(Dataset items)
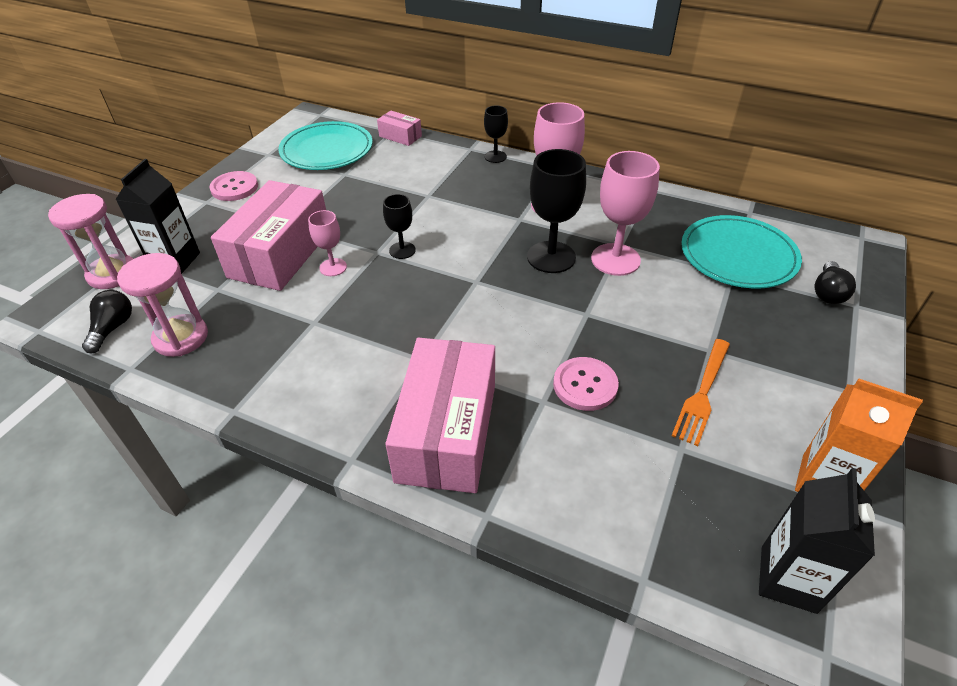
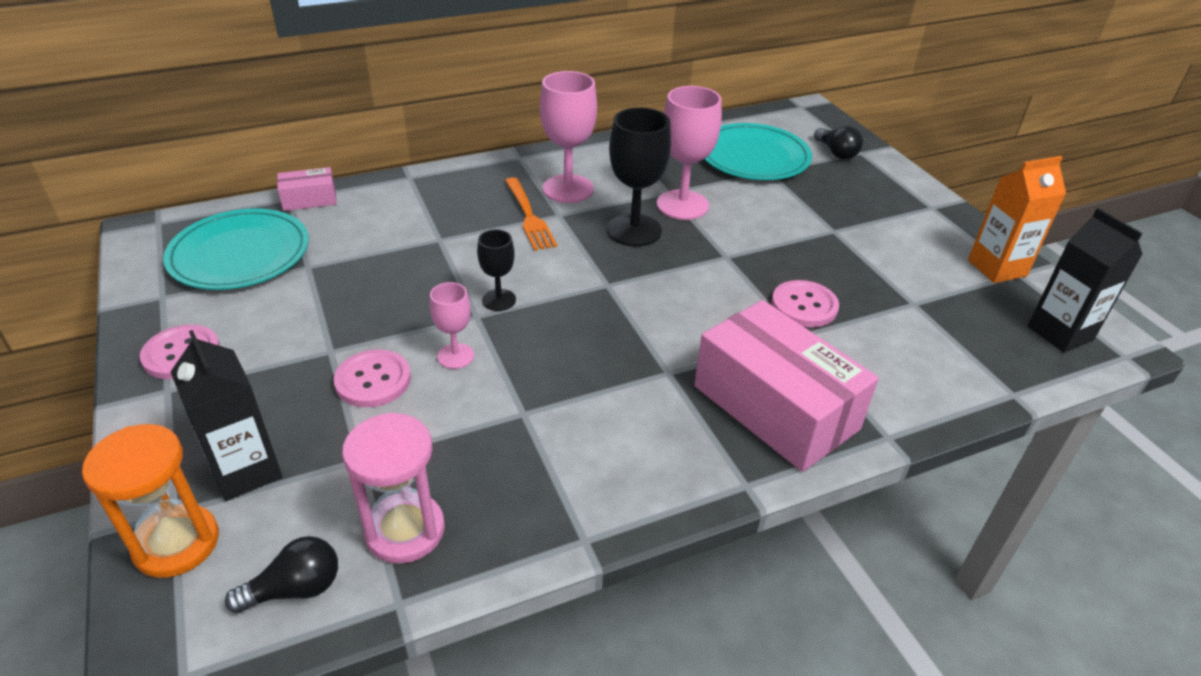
camera: 50 degrees left, 5 degrees down
(112, 274) = (176, 543): pink hourglass -> orange hourglass
(113, 328) = (295, 589): black light bulb -> black light bulb turned 105 degrees clockwise
(280, 253) = (373, 380): pink box -> pink button
(495, 157) = (447, 173): black goblet -> none
(702, 393) = (872, 261): orange fork -> orange fork (529, 216)

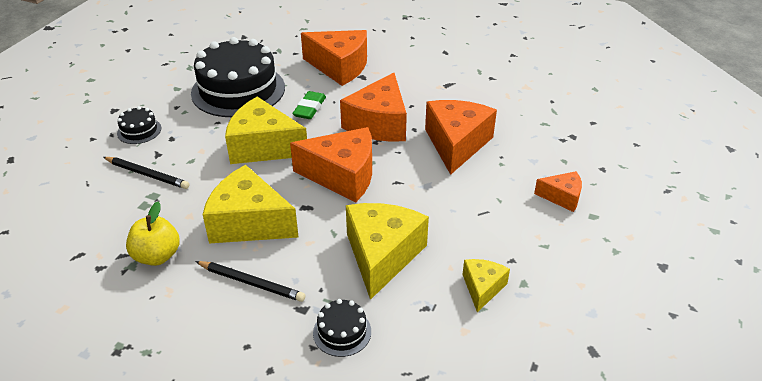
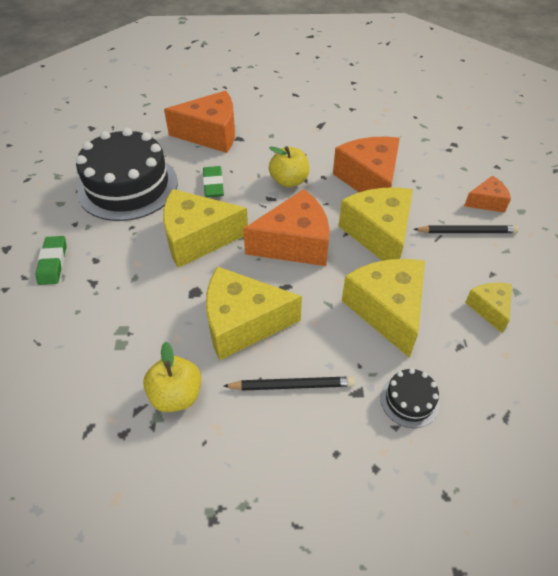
camera: 25 degrees left, 10 degrees up
(139, 131) = (53, 263): black cake -> green eraser
(147, 174) = (98, 309): black pencil -> black pencil (467, 232)
(379, 124) = (289, 181): orange cheese -> yellow apple
(426, 192) = (378, 234): none -> yellow cheese

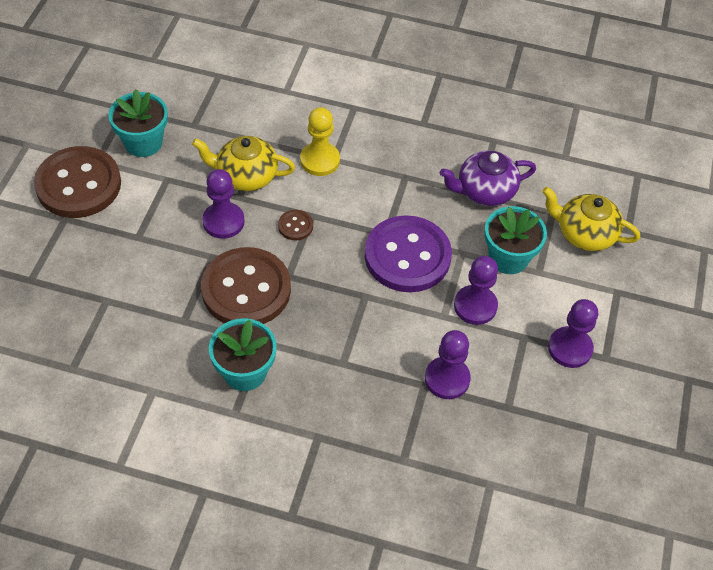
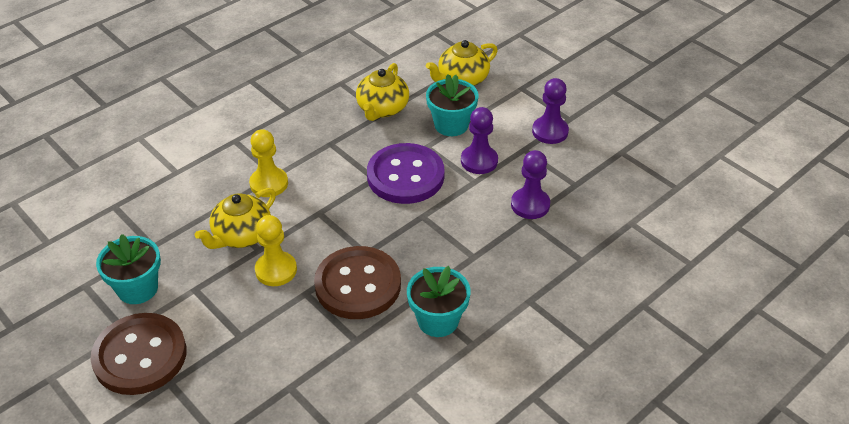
camera: 55 degrees left, 10 degrees down
(223, 221) = (276, 270): purple pawn -> yellow pawn
(295, 226) = (321, 227): brown button -> none
(484, 191) = (382, 109): purple teapot -> yellow teapot

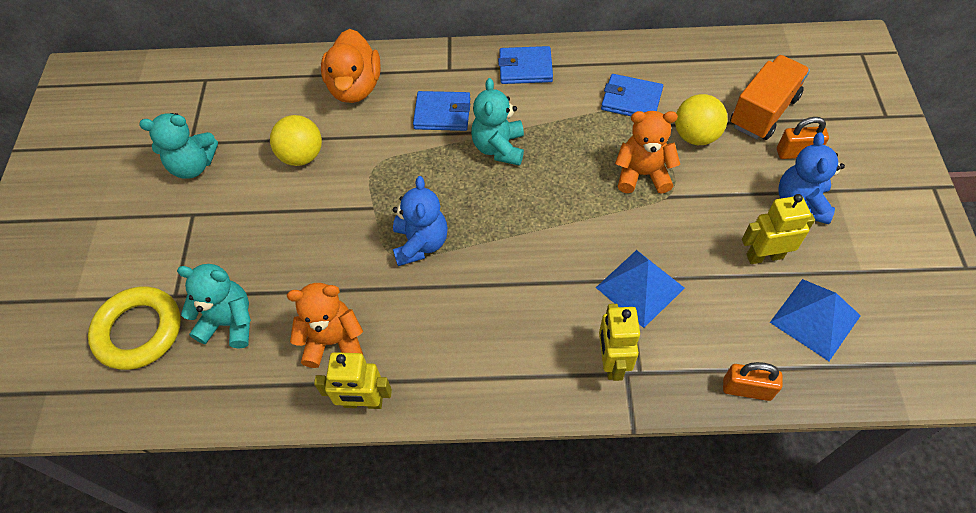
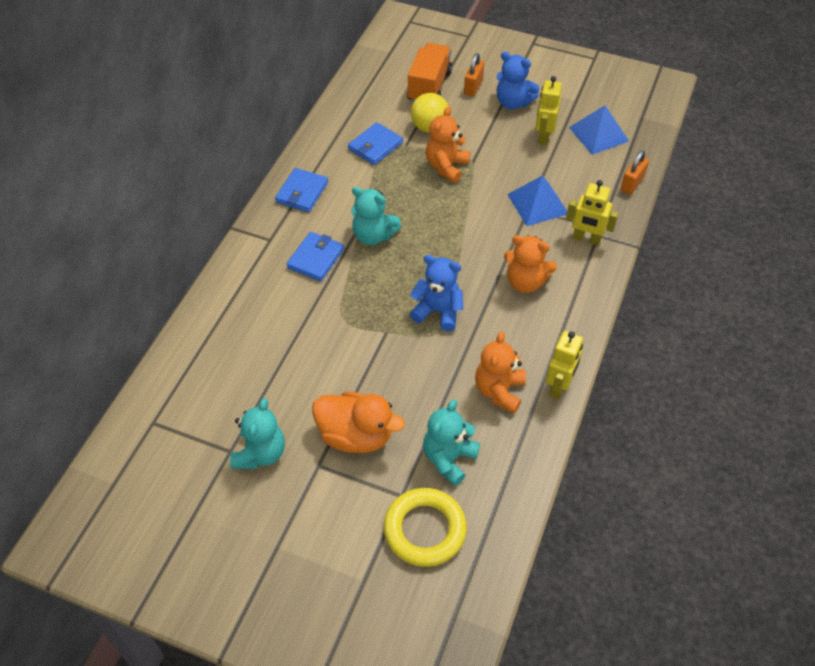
camera: 70 degrees left, 5 degrees down
(302, 156) = (301, 366): yellow ball -> none
(355, 87) = (246, 308): orange duck -> orange duck (356, 435)
(505, 315) = (525, 282): none -> orange teddy bear
(763, 111) = (429, 86): orange truck -> orange truck turned 45 degrees clockwise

**Task instructions**:
Go from the first line of the data above to the line containing "(702, 393) = (872, 261): orange" and retype exactly those lines, both included, but none of the pictures.

**Exercise response**:
camera: 50 degrees left, 5 degrees down
(112, 274) = (176, 543): pink hourglass -> orange hourglass
(113, 328) = (295, 589): black light bulb -> black light bulb turned 105 degrees clockwise
(280, 253) = (373, 380): pink box -> pink button
(495, 157) = (447, 173): black goblet -> none
(702, 393) = (872, 261): orange fork -> orange fork (529, 216)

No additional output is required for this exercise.